╔══
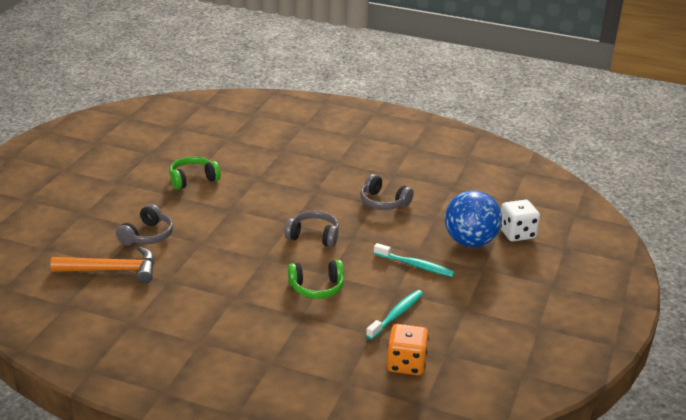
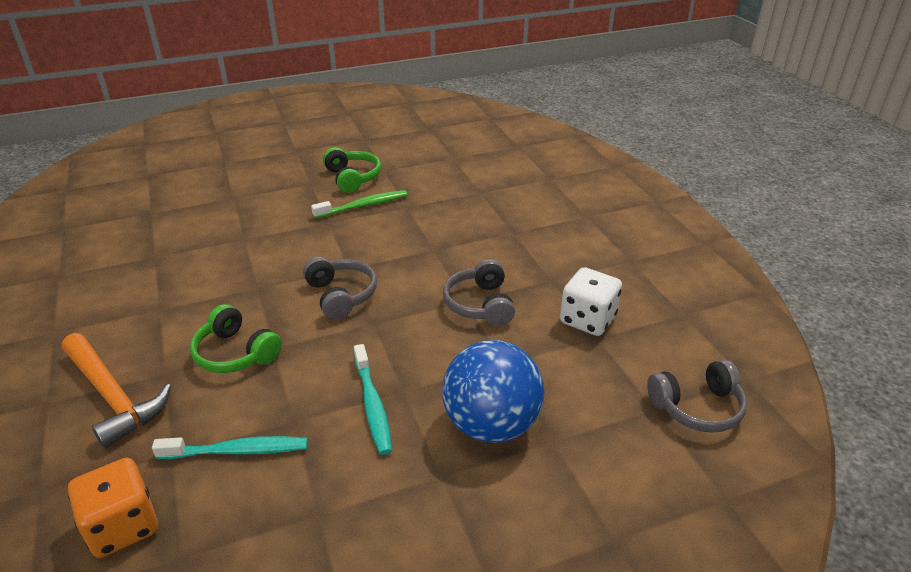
camera: 50 degrees right, 5 degrees up
orange hammer [50,247,155,283] -> orange hammer moved to [62,333,171,448]
grey headphones [116,204,173,246] -> grey headphones moved to [647,360,747,433]
green headphones [169,157,221,190] -> green headphones turned 45 degrees clockwise [323,147,381,193]
white dice [500,200,540,242] -> white dice moved to [560,267,622,336]
none -> green toothbrush [311,190,407,219]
╚══
#### [PROBLEM DETAILS]
Without including the pictures, reproduce all entries exactly.

#### [RESULT OF THIS TASK]
camera: 50 degrees right, 5 degrees up
orange hammer [50,247,155,283] -> orange hammer moved to [62,333,171,448]
grey headphones [116,204,173,246] -> grey headphones moved to [647,360,747,433]
green headphones [169,157,221,190] -> green headphones turned 45 degrees clockwise [323,147,381,193]
white dice [500,200,540,242] -> white dice moved to [560,267,622,336]
none -> green toothbrush [311,190,407,219]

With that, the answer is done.